TASK TO COMPLETE – Every record below should be retyped exactly, and no picture should appear in the copy.

MATERIAL SHOWN –
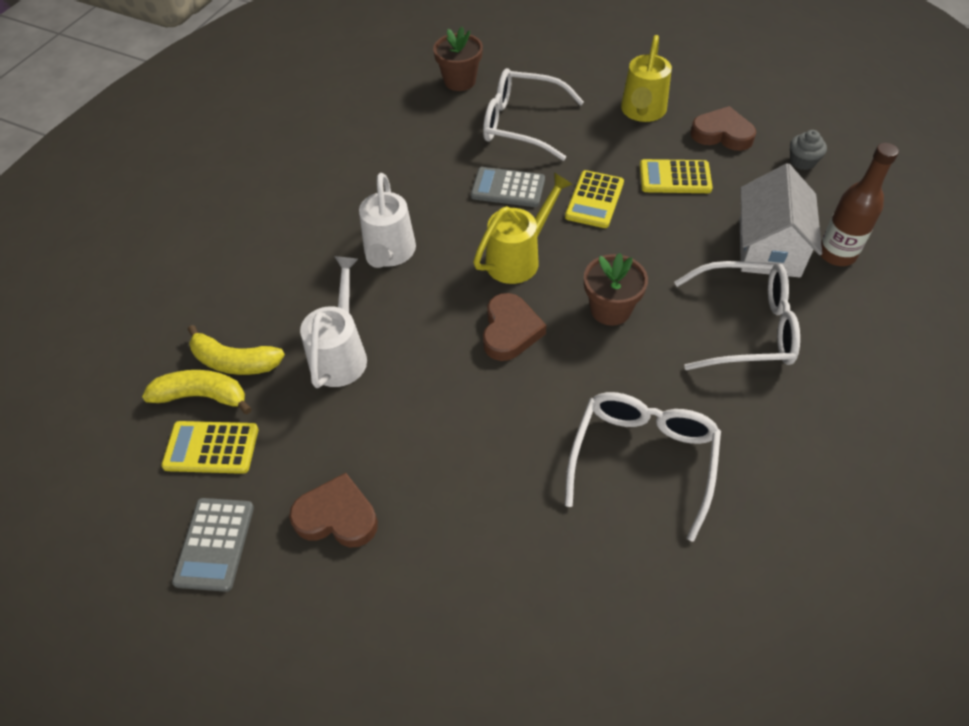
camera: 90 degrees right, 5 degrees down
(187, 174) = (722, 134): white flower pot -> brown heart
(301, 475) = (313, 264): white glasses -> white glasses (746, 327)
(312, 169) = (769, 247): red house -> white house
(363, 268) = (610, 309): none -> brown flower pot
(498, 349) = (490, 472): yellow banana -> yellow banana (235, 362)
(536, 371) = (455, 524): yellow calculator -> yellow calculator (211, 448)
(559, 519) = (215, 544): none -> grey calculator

WRITTEN ANSWER –
camera: 90 degrees right, 5 degrees down
(187, 174) = (722, 134): white flower pot -> brown heart
(301, 475) = (313, 264): white glasses -> white glasses (746, 327)
(312, 169) = (769, 247): red house -> white house
(363, 268) = (610, 309): none -> brown flower pot
(498, 349) = (490, 472): yellow banana -> yellow banana (235, 362)
(536, 371) = (455, 524): yellow calculator -> yellow calculator (211, 448)
(559, 519) = (215, 544): none -> grey calculator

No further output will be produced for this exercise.